Problem: For the records below, say how many lines contain the string "image". Give the number only.

Records provided:
= = = =
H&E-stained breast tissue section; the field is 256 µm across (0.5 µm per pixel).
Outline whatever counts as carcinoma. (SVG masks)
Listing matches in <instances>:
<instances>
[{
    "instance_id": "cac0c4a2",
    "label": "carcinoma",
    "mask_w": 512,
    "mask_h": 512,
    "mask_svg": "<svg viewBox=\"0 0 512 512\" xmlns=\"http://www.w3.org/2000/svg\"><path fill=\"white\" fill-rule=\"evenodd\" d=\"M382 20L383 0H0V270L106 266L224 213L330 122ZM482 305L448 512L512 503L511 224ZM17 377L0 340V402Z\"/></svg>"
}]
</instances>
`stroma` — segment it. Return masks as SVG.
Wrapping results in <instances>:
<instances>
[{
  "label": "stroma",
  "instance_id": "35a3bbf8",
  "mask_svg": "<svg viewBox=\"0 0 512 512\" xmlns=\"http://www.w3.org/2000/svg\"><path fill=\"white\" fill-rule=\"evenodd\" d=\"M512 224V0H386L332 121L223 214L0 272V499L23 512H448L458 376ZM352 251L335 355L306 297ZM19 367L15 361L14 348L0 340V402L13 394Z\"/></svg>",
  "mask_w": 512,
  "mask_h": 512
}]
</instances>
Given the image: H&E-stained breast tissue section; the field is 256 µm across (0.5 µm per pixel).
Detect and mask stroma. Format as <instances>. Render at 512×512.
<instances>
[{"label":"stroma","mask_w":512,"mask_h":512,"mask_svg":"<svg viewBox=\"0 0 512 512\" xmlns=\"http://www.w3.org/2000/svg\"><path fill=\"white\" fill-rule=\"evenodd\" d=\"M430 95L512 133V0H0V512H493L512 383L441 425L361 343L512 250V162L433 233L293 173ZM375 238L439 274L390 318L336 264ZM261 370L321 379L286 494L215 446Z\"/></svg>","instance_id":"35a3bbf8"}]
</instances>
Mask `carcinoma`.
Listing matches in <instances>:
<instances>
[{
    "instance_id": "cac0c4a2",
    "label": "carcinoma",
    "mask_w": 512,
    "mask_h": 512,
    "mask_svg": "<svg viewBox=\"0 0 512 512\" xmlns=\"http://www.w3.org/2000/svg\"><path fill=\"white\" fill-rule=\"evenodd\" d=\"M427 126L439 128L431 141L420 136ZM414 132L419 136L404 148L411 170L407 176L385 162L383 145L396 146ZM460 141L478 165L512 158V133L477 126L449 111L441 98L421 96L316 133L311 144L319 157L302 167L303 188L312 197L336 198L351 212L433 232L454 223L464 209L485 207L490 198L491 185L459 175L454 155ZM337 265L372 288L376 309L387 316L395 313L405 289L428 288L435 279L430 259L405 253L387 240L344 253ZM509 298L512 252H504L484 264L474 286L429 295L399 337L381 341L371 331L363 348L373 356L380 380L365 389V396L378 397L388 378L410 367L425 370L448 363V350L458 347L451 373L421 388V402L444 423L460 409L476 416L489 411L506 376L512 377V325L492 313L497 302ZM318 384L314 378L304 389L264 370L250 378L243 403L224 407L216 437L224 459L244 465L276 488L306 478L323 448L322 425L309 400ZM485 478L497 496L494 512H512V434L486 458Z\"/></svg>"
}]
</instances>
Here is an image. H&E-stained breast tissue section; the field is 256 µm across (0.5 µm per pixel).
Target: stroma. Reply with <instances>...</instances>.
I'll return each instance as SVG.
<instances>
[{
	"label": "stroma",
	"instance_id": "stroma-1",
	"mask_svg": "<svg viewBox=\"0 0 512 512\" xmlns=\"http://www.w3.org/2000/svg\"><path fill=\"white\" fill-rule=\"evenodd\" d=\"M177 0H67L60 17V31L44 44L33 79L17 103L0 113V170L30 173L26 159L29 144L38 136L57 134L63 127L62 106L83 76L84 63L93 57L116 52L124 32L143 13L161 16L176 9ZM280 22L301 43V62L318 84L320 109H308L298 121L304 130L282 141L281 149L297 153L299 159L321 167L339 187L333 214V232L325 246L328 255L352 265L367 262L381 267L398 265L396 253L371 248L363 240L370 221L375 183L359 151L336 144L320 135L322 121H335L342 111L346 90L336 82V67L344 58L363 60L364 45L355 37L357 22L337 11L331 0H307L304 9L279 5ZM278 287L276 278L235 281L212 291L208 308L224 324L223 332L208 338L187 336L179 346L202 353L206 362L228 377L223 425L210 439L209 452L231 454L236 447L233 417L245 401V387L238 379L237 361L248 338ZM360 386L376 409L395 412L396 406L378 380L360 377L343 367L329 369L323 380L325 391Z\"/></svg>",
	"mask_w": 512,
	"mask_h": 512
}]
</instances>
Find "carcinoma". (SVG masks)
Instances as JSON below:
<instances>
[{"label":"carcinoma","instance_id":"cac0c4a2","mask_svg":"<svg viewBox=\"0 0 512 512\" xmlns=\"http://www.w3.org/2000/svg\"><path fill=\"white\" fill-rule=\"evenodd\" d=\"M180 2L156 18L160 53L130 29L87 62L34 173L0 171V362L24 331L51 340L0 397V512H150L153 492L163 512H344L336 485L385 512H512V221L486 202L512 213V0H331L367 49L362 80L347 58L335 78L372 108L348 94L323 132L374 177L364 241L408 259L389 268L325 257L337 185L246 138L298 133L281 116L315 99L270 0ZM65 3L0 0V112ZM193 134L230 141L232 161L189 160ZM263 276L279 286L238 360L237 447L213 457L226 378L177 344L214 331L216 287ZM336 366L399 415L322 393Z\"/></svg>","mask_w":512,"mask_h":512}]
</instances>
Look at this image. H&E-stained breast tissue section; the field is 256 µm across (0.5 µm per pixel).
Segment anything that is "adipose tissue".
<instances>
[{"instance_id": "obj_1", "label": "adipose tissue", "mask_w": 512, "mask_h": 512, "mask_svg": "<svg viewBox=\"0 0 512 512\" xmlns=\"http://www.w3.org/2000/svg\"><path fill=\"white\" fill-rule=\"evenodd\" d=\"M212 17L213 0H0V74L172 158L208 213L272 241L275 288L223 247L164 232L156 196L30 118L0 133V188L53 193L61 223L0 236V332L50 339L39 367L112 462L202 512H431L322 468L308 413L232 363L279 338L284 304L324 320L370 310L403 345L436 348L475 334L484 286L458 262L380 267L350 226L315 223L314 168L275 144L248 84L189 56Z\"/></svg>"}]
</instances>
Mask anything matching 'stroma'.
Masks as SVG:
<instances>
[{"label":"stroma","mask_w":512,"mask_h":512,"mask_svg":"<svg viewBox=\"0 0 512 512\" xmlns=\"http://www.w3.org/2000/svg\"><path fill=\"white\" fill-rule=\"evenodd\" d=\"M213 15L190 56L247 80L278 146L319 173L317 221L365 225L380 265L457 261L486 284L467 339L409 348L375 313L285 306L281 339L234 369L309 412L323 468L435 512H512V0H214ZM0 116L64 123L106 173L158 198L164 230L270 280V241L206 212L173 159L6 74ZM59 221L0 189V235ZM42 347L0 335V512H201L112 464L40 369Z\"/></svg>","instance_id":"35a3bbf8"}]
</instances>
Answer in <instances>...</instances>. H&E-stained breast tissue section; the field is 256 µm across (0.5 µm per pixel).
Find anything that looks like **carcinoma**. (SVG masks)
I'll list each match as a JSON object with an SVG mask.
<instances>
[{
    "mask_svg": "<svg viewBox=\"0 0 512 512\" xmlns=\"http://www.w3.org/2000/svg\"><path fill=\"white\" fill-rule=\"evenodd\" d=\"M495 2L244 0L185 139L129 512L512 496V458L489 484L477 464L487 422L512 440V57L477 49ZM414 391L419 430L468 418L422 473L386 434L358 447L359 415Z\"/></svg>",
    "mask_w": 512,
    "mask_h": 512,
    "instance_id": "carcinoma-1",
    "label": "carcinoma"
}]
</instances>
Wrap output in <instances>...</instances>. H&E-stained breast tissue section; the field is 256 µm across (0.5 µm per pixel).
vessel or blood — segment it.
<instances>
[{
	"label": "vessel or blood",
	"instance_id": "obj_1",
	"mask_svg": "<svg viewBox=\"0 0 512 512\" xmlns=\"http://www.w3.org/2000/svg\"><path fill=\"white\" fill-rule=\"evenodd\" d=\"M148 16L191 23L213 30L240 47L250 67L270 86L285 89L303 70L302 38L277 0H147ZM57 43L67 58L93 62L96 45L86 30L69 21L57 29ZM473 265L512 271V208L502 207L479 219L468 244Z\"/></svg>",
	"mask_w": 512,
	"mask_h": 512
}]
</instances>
= = = =
Complete answer: 3